**PROBLEM DETAILS:** From the data below, copy exactly the lines that lie between the one holding "blue toothbrush: 4 -> 1" and the one holding "black button: 5 -> 8", including both, and nothing more.

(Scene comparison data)
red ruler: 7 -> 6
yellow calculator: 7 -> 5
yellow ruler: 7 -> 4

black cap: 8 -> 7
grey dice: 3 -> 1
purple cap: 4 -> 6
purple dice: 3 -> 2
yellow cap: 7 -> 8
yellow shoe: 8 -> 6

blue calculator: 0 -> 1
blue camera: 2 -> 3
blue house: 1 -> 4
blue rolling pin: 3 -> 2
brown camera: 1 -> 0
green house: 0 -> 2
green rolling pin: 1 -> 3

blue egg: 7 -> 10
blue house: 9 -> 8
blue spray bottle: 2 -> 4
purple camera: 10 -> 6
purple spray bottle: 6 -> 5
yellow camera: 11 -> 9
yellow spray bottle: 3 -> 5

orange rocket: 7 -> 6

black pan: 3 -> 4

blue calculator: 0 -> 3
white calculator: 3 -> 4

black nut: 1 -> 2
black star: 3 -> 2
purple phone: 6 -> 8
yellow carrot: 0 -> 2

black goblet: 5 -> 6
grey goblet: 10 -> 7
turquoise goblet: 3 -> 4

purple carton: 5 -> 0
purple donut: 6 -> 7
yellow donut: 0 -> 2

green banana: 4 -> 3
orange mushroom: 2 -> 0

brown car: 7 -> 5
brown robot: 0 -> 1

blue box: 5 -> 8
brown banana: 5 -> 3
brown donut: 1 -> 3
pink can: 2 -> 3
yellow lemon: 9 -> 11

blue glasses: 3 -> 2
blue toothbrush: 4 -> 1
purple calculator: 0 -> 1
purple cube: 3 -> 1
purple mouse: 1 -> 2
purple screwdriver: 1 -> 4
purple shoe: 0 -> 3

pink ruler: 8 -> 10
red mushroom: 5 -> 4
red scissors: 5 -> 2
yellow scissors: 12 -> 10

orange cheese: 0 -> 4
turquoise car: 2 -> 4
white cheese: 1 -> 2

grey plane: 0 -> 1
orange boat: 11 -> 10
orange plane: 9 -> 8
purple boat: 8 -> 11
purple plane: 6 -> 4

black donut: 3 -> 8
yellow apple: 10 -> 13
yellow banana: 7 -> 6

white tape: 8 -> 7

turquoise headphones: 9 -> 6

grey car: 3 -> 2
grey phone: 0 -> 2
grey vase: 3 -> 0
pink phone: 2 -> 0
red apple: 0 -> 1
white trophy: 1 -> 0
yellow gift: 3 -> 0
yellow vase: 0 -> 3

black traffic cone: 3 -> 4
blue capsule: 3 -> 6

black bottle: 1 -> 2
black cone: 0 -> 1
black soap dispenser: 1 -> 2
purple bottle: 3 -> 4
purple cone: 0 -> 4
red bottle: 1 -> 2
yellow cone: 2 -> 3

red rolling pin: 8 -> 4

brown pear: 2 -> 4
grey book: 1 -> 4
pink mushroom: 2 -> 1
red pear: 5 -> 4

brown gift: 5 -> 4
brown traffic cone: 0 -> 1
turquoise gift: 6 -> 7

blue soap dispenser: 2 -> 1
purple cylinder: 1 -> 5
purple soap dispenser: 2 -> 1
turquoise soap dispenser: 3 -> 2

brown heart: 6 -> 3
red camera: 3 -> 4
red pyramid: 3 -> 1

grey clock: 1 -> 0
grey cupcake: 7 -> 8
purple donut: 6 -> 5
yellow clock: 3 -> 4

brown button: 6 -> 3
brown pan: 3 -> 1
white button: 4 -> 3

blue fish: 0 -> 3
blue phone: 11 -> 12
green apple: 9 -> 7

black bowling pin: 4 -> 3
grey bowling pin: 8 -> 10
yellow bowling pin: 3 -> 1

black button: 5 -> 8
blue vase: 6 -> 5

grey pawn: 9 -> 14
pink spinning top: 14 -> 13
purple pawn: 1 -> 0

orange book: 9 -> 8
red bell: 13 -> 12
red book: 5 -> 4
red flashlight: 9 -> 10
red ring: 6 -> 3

**SOLUTION BELOW:**
blue toothbrush: 4 -> 1
purple calculator: 0 -> 1
purple cube: 3 -> 1
purple mouse: 1 -> 2
purple screwdriver: 1 -> 4
purple shoe: 0 -> 3

pink ruler: 8 -> 10
red mushroom: 5 -> 4
red scissors: 5 -> 2
yellow scissors: 12 -> 10

orange cheese: 0 -> 4
turquoise car: 2 -> 4
white cheese: 1 -> 2

grey plane: 0 -> 1
orange boat: 11 -> 10
orange plane: 9 -> 8
purple boat: 8 -> 11
purple plane: 6 -> 4

black donut: 3 -> 8
yellow apple: 10 -> 13
yellow banana: 7 -> 6

white tape: 8 -> 7

turquoise headphones: 9 -> 6

grey car: 3 -> 2
grey phone: 0 -> 2
grey vase: 3 -> 0
pink phone: 2 -> 0
red apple: 0 -> 1
white trophy: 1 -> 0
yellow gift: 3 -> 0
yellow vase: 0 -> 3

black traffic cone: 3 -> 4
blue capsule: 3 -> 6

black bottle: 1 -> 2
black cone: 0 -> 1
black soap dispenser: 1 -> 2
purple bottle: 3 -> 4
purple cone: 0 -> 4
red bottle: 1 -> 2
yellow cone: 2 -> 3

red rolling pin: 8 -> 4

brown pear: 2 -> 4
grey book: 1 -> 4
pink mushroom: 2 -> 1
red pear: 5 -> 4

brown gift: 5 -> 4
brown traffic cone: 0 -> 1
turquoise gift: 6 -> 7

blue soap dispenser: 2 -> 1
purple cylinder: 1 -> 5
purple soap dispenser: 2 -> 1
turquoise soap dispenser: 3 -> 2

brown heart: 6 -> 3
red camera: 3 -> 4
red pyramid: 3 -> 1

grey clock: 1 -> 0
grey cupcake: 7 -> 8
purple donut: 6 -> 5
yellow clock: 3 -> 4

brown button: 6 -> 3
brown pan: 3 -> 1
white button: 4 -> 3

blue fish: 0 -> 3
blue phone: 11 -> 12
green apple: 9 -> 7

black bowling pin: 4 -> 3
grey bowling pin: 8 -> 10
yellow bowling pin: 3 -> 1

black button: 5 -> 8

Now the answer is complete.